Requirement » The expected output is the full set of entries, retyped verbatim, pictures excluded.

++++++++

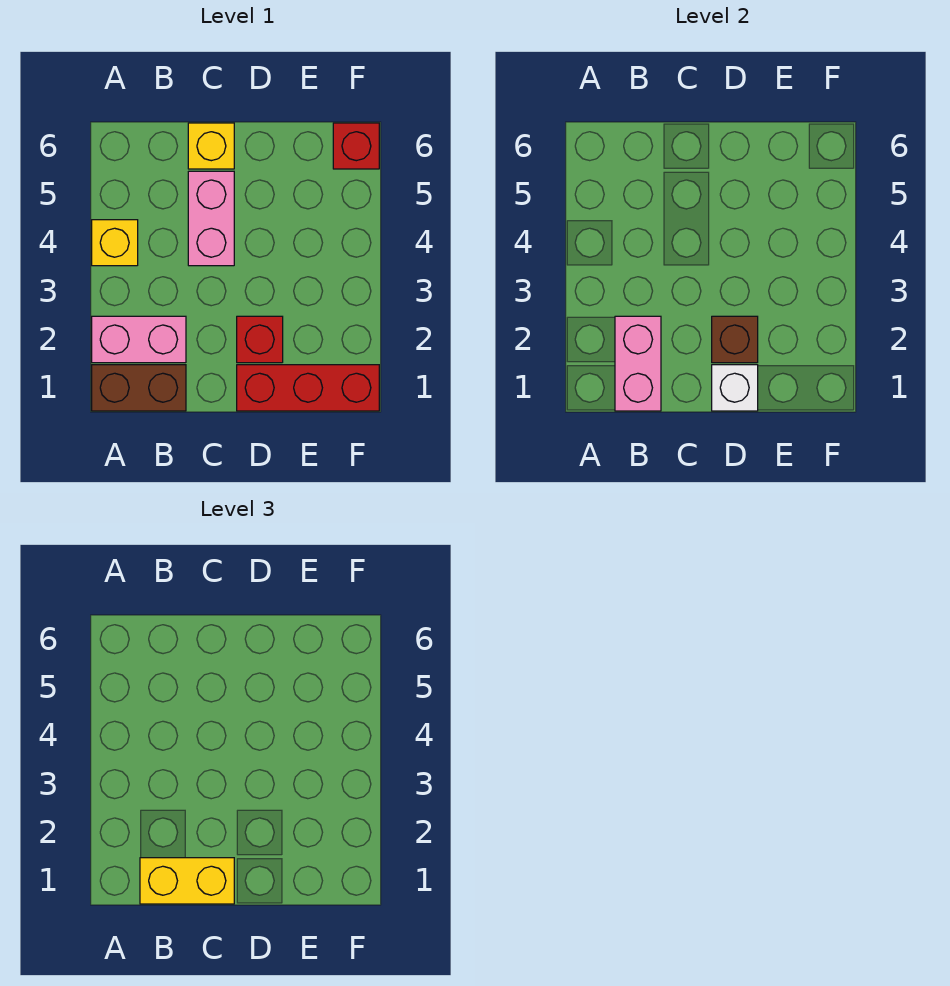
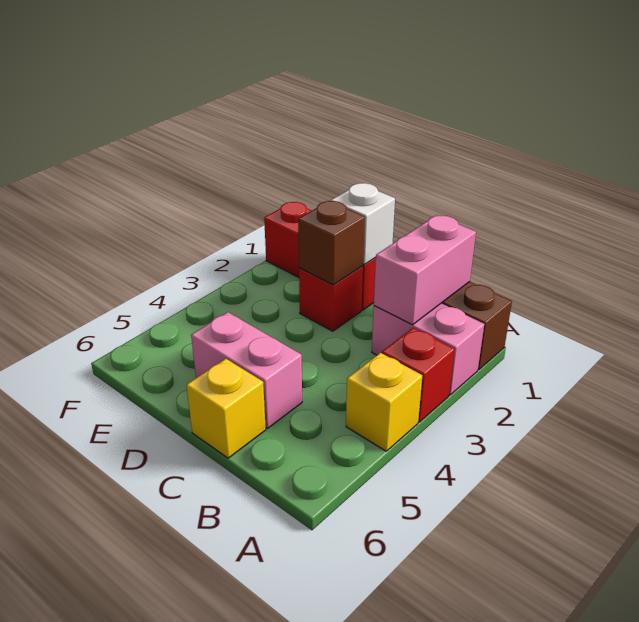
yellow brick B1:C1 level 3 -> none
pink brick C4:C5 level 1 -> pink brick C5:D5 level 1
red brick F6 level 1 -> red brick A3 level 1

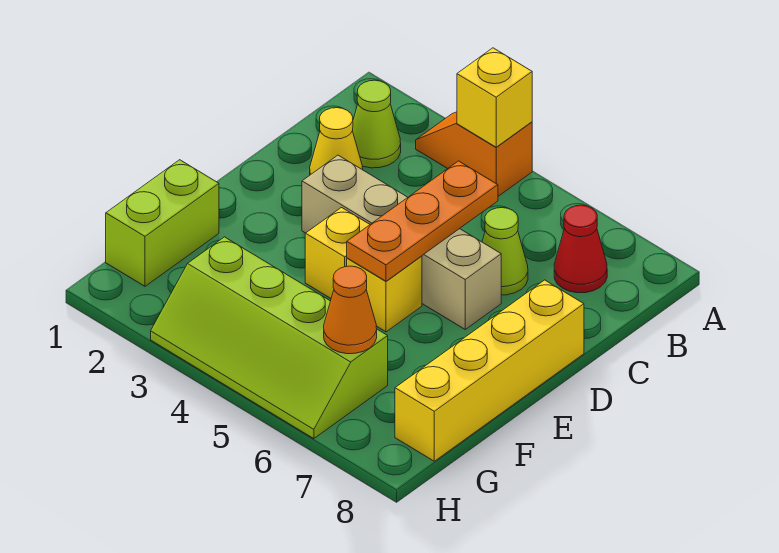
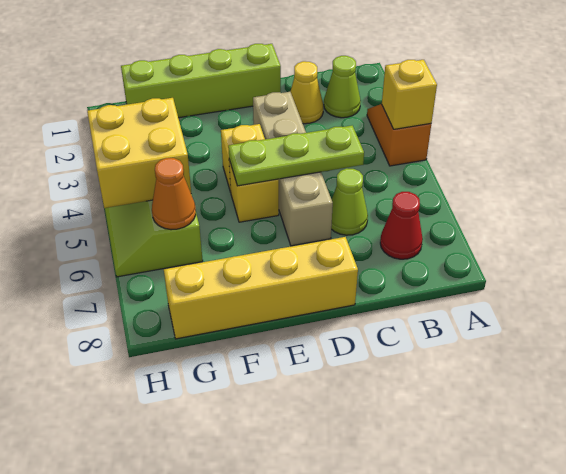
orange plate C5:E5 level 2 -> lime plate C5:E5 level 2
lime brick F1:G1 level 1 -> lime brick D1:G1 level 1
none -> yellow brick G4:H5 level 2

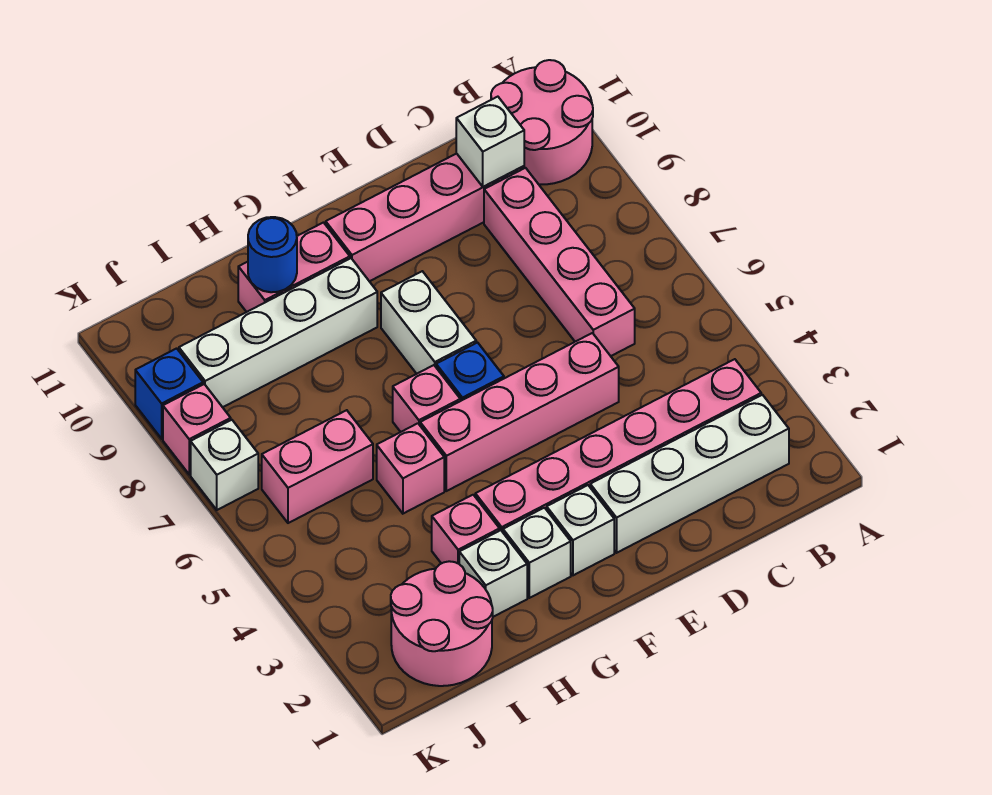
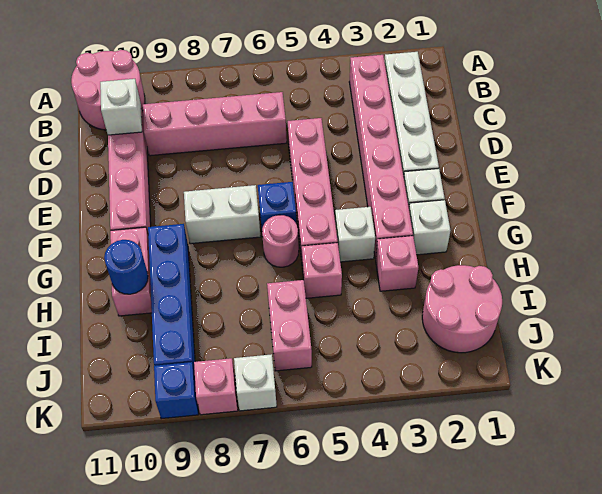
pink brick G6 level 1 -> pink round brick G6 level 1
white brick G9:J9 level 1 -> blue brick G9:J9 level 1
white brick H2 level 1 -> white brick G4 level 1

++++++++

Your response »
yellow brick B1:C1 level 3 -> none
pink brick C4:C5 level 1 -> pink brick C5:D5 level 1
red brick F6 level 1 -> red brick A3 level 1

orange plate C5:E5 level 2 -> lime plate C5:E5 level 2
lime brick F1:G1 level 1 -> lime brick D1:G1 level 1
none -> yellow brick G4:H5 level 2

pink brick G6 level 1 -> pink round brick G6 level 1
white brick G9:J9 level 1 -> blue brick G9:J9 level 1
white brick H2 level 1 -> white brick G4 level 1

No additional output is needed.